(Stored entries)
***
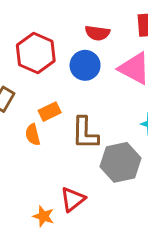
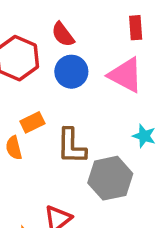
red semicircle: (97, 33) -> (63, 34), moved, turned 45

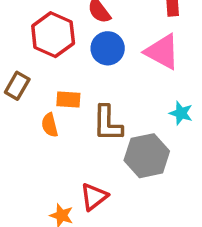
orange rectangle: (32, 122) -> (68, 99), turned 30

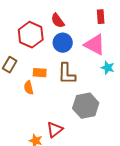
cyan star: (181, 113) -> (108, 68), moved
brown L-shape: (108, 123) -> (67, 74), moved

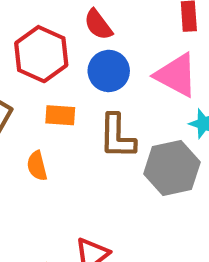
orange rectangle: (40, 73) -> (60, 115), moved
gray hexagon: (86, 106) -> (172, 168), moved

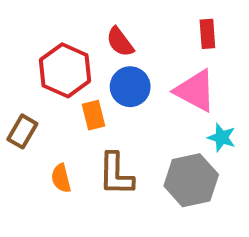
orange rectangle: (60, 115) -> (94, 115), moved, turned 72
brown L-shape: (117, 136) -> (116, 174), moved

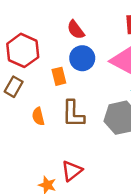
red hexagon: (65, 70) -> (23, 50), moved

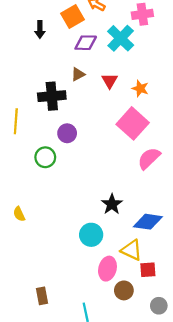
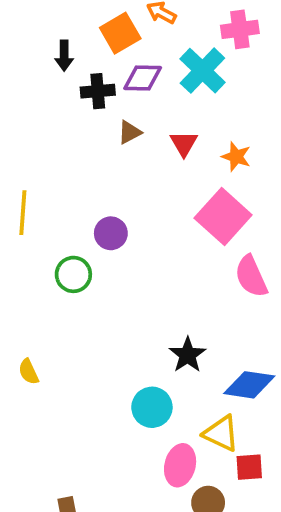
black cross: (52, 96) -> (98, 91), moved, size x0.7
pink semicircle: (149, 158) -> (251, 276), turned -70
***
Retype the whole of the data verbatim. Skip every picture.

## Output of the task
red semicircle: (97, 33) -> (63, 34), moved, turned 45

orange rectangle: (32, 122) -> (68, 99), turned 30

cyan star: (181, 113) -> (108, 68), moved
brown L-shape: (108, 123) -> (67, 74), moved

orange rectangle: (40, 73) -> (60, 115), moved
gray hexagon: (86, 106) -> (172, 168), moved

orange rectangle: (60, 115) -> (94, 115), moved, turned 72
brown L-shape: (117, 136) -> (116, 174), moved

red hexagon: (65, 70) -> (23, 50), moved

black cross: (52, 96) -> (98, 91), moved, size x0.7
pink semicircle: (149, 158) -> (251, 276), turned -70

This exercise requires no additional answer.